**Exercise details**
This exercise calls for the records to be repeated in full, exactly as written.

**Entries taken from a collection**
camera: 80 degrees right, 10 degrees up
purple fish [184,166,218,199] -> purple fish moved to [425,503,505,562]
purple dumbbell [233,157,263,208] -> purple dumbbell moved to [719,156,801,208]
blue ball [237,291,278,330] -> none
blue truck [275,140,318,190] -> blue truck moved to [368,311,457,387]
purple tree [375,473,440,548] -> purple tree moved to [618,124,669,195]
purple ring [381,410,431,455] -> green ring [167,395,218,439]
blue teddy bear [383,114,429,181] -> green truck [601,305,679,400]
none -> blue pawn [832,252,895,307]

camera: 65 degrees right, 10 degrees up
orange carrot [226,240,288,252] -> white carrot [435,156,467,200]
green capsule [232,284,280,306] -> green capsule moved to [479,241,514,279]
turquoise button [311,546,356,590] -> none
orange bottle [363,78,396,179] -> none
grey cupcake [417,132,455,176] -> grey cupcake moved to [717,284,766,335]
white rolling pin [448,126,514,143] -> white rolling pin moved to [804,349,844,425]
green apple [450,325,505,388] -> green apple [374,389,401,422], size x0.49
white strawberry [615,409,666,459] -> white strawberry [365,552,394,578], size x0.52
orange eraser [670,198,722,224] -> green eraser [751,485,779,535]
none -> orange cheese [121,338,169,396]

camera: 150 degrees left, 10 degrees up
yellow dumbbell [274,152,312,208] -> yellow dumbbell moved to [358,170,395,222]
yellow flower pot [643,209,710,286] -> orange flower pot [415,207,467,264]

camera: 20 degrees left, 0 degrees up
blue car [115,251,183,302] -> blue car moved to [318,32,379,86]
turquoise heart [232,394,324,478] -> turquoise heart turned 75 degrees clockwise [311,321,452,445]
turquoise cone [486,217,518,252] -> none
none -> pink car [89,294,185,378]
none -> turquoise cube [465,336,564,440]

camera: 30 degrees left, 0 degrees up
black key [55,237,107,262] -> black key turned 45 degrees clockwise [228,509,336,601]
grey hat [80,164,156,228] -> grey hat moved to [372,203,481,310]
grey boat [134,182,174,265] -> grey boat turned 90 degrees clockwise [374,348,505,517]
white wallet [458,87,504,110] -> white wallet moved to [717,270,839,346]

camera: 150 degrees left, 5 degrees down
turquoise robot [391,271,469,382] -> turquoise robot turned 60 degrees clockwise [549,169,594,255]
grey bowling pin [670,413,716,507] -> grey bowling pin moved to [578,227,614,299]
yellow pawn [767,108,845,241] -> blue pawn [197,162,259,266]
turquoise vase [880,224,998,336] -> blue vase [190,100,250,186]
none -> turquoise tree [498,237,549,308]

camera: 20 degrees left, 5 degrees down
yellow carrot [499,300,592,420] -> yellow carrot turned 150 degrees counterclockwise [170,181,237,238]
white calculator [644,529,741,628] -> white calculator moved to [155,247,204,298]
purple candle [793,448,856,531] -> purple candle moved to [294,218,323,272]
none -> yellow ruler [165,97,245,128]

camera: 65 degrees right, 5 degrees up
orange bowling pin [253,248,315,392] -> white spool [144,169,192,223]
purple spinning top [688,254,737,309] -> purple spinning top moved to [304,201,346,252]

**Answer to the exercise**
camera: 80 degrees right, 10 degrees up
purple fish [184,166,218,199] -> purple fish moved to [425,503,505,562]
purple dumbbell [233,157,263,208] -> purple dumbbell moved to [719,156,801,208]
blue ball [237,291,278,330] -> none
blue truck [275,140,318,190] -> blue truck moved to [368,311,457,387]
purple tree [375,473,440,548] -> purple tree moved to [618,124,669,195]
purple ring [381,410,431,455] -> green ring [167,395,218,439]
blue teddy bear [383,114,429,181] -> green truck [601,305,679,400]
none -> blue pawn [832,252,895,307]

camera: 65 degrees right, 10 degrees up
orange carrot [226,240,288,252] -> white carrot [435,156,467,200]
green capsule [232,284,280,306] -> green capsule moved to [479,241,514,279]
turquoise button [311,546,356,590] -> none
orange bottle [363,78,396,179] -> none
grey cupcake [417,132,455,176] -> grey cupcake moved to [717,284,766,335]
white rolling pin [448,126,514,143] -> white rolling pin moved to [804,349,844,425]
green apple [450,325,505,388] -> green apple [374,389,401,422], size x0.49
white strawberry [615,409,666,459] -> white strawberry [365,552,394,578], size x0.52
orange eraser [670,198,722,224] -> green eraser [751,485,779,535]
none -> orange cheese [121,338,169,396]

camera: 150 degrees left, 10 degrees up
yellow dumbbell [274,152,312,208] -> yellow dumbbell moved to [358,170,395,222]
yellow flower pot [643,209,710,286] -> orange flower pot [415,207,467,264]

camera: 20 degrees left, 0 degrees up
blue car [115,251,183,302] -> blue car moved to [318,32,379,86]
turquoise heart [232,394,324,478] -> turquoise heart turned 75 degrees clockwise [311,321,452,445]
turquoise cone [486,217,518,252] -> none
none -> pink car [89,294,185,378]
none -> turquoise cube [465,336,564,440]

camera: 30 degrees left, 0 degrees up
black key [55,237,107,262] -> black key turned 45 degrees clockwise [228,509,336,601]
grey hat [80,164,156,228] -> grey hat moved to [372,203,481,310]
grey boat [134,182,174,265] -> grey boat turned 90 degrees clockwise [374,348,505,517]
white wallet [458,87,504,110] -> white wallet moved to [717,270,839,346]

camera: 150 degrees left, 5 degrees down
turquoise robot [391,271,469,382] -> turquoise robot turned 60 degrees clockwise [549,169,594,255]
grey bowling pin [670,413,716,507] -> grey bowling pin moved to [578,227,614,299]
yellow pawn [767,108,845,241] -> blue pawn [197,162,259,266]
turquoise vase [880,224,998,336] -> blue vase [190,100,250,186]
none -> turquoise tree [498,237,549,308]

camera: 20 degrees left, 5 degrees down
yellow carrot [499,300,592,420] -> yellow carrot turned 150 degrees counterclockwise [170,181,237,238]
white calculator [644,529,741,628] -> white calculator moved to [155,247,204,298]
purple candle [793,448,856,531] -> purple candle moved to [294,218,323,272]
none -> yellow ruler [165,97,245,128]

camera: 65 degrees right, 5 degrees up
orange bowling pin [253,248,315,392] -> white spool [144,169,192,223]
purple spinning top [688,254,737,309] -> purple spinning top moved to [304,201,346,252]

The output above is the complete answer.